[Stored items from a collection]
════
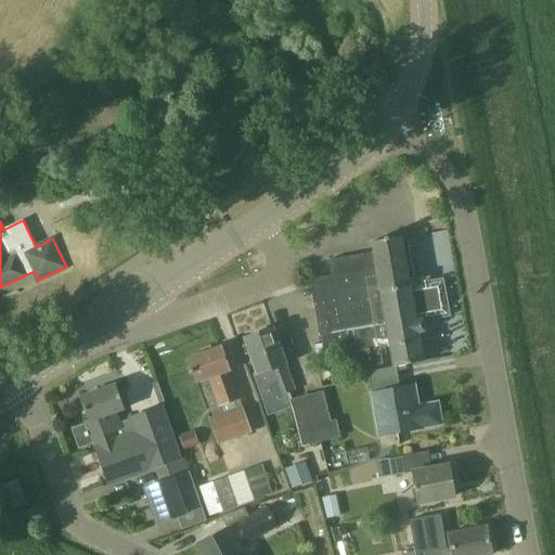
[(395,366),(397,366),(425,361),(420,333),(425,332),(424,326),(450,321),(443,285),(430,288),(429,283),(421,285),(420,281),(415,281),(407,236),(401,237),(401,235),(389,239),(388,235),(384,236),(384,239),(373,241),(374,252),(328,260),(332,281),(311,284),(321,335),(322,341),(355,335),(357,344),(346,345),(350,369),(383,363),(379,345),(390,343),(395,366)]
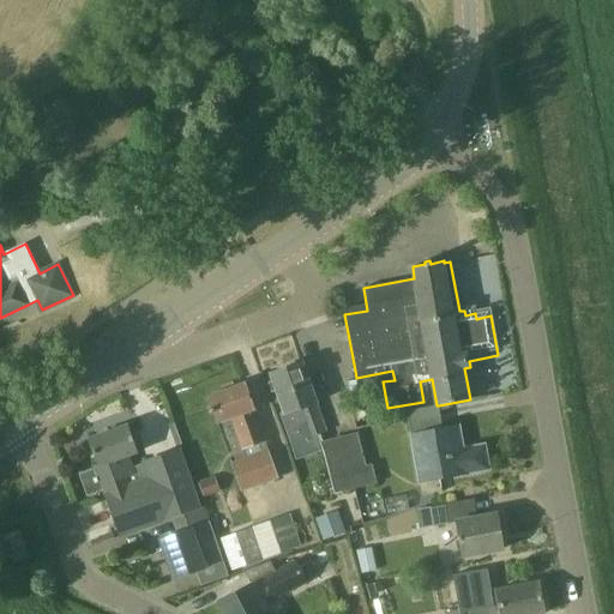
[(281,413),(292,445),(320,434),(326,433),(325,429),(314,403),(317,402),(302,363),(272,374),(286,411),(281,413)]
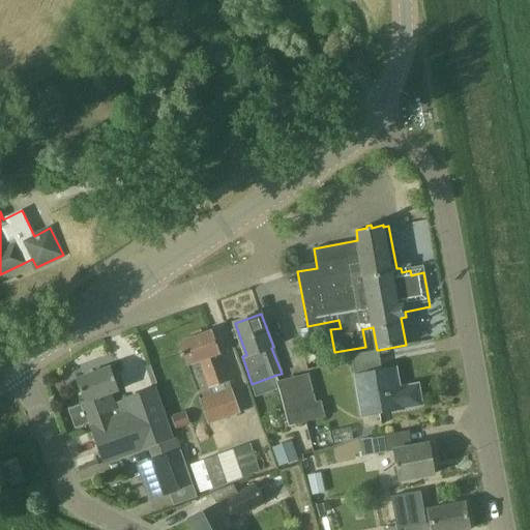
[(199,361),(208,389),(210,389),(212,395),(201,399),(210,422),(240,411),(221,353),(212,330),(179,343),(187,365),(199,361)]
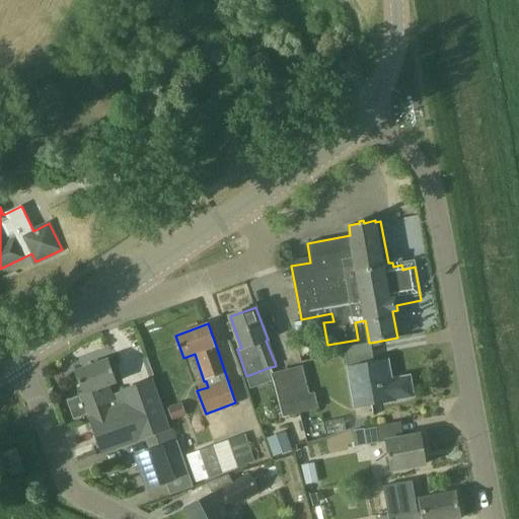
[(371,343),(369,343),(345,348),(355,408),(414,396),(410,376),(391,380),(387,360),(375,362),(371,343)]
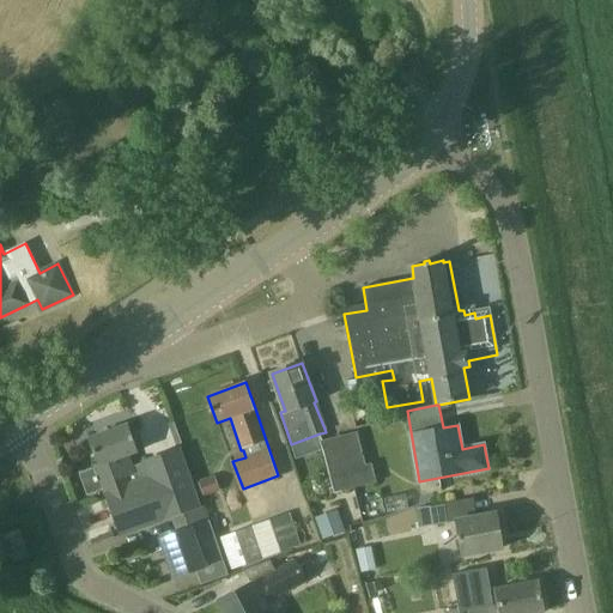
[(200,508),(180,448),(141,462),(127,424),(87,438),(98,466),(96,466),(121,535),(171,517),(200,508)]
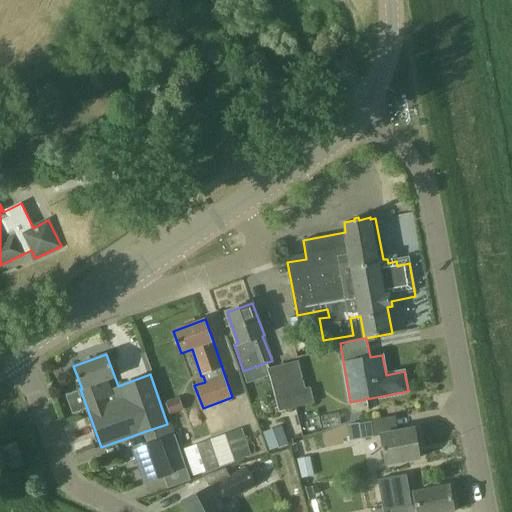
[(315,402),(311,387),(306,388),(299,360),(268,368),(280,411),(315,402)]
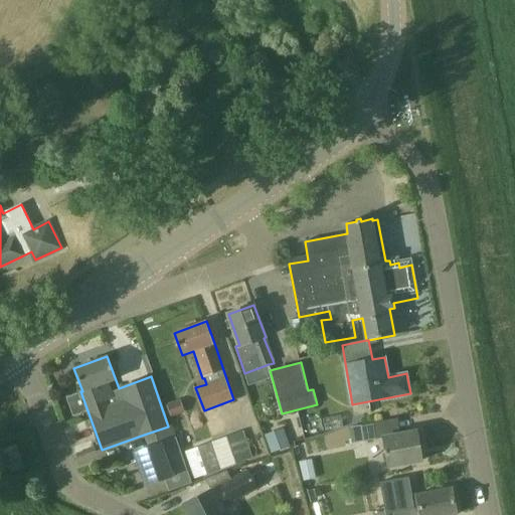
[(399,435),(397,418),(351,426),(354,443),(383,438),(388,467),(422,461),(417,432),(399,435)]
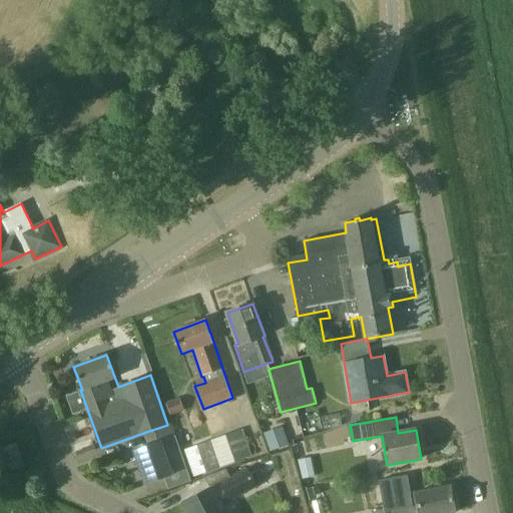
[(147,445),(133,450),(145,484),(163,478),(168,489),(190,481),(176,435),(174,435),(170,424),(167,425),(143,433),(147,445)]
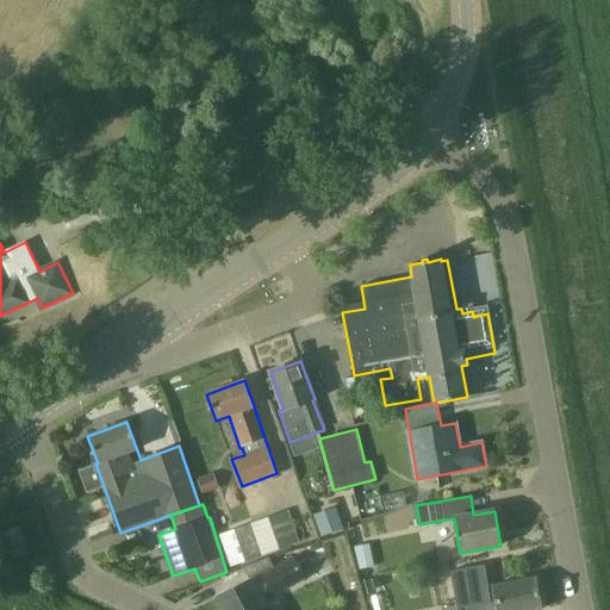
[(321,536),(343,528),(335,505),(312,514),(321,536)]
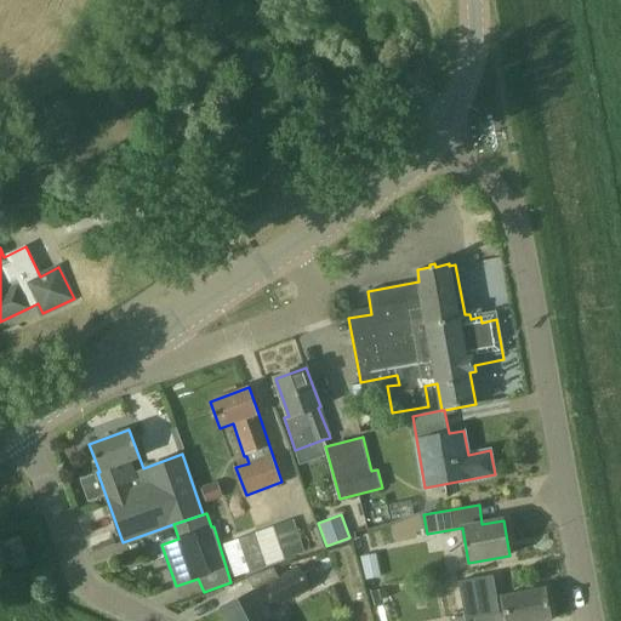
[(292,518),(221,543),(233,577),(305,552),(292,518)]
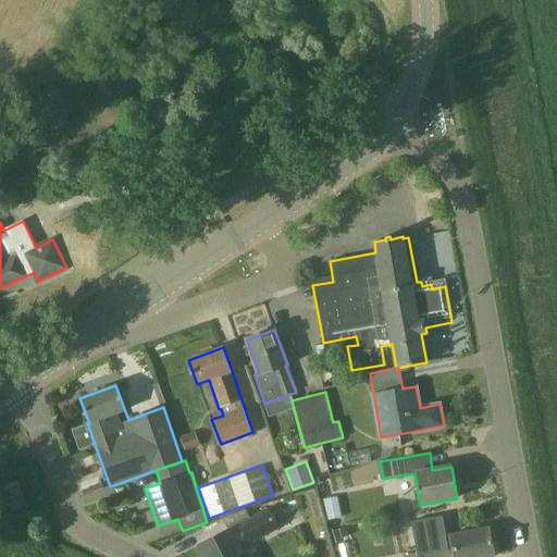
[(27,505),(19,480),(2,486),(11,511),(27,505)]
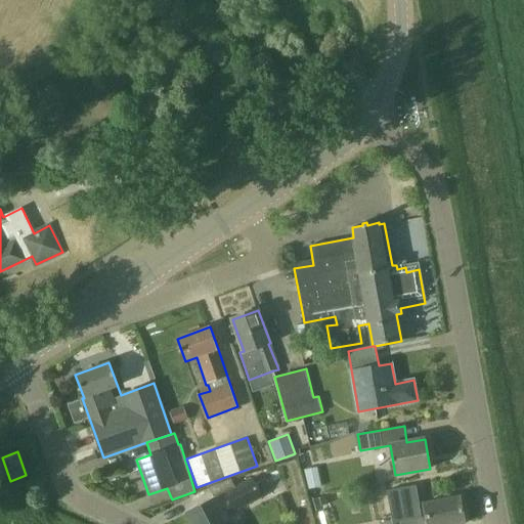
[(317,467),(304,469),(308,488),(320,486),(317,467)]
════
## [Task brief]
Exclude the pictures and transcribe all of the entries exactly.

## [Exercise answer]
[(395,366),(397,366),(425,361),(420,333),(425,332),(424,326),(450,321),(443,285),(430,288),(429,283),(421,285),(420,281),(415,281),(407,236),(401,237),(401,235),(389,239),(388,235),(384,236),(384,239),(373,241),(374,252),(328,260),(332,281),(311,284),(321,335),(322,341),(355,335),(357,344),(346,345),(350,369),(383,363),(379,345),(390,343),(395,366)]
[(281,413),(292,445),(320,434),(326,433),(325,429),(314,403),(317,402),(302,363),(272,374),(286,411),(281,413)]
[(199,361),(208,389),(210,389),(212,395),(201,399),(210,422),(240,411),(221,353),(212,330),(179,343),(187,365),(199,361)]
[(371,343),(369,343),(345,348),(355,408),(414,396),(410,376),(391,380),(387,360),(375,362),(371,343)]
[(200,508),(180,448),(141,462),(127,424),(87,438),(98,466),(96,466),(121,535),(171,517),(200,508)]
[(315,402),(311,387),(306,388),(299,360),(268,368),(280,411),(315,402)]
[(399,435),(397,418),(351,426),(354,443),(383,438),(388,467),(422,461),(417,432),(399,435)]
[(147,445),(133,450),(145,484),(163,478),(168,489),(190,481),(176,435),(174,435),(170,424),(167,425),(143,433),(147,445)]
[(321,536),(343,528),(335,505),(312,514),(321,536)]
[(292,518),(221,543),(233,577),(305,552),(292,518)]
[(27,505),(19,480),(2,486),(11,511),(27,505)]
[(317,467),(304,469),(308,488),(320,486),(317,467)]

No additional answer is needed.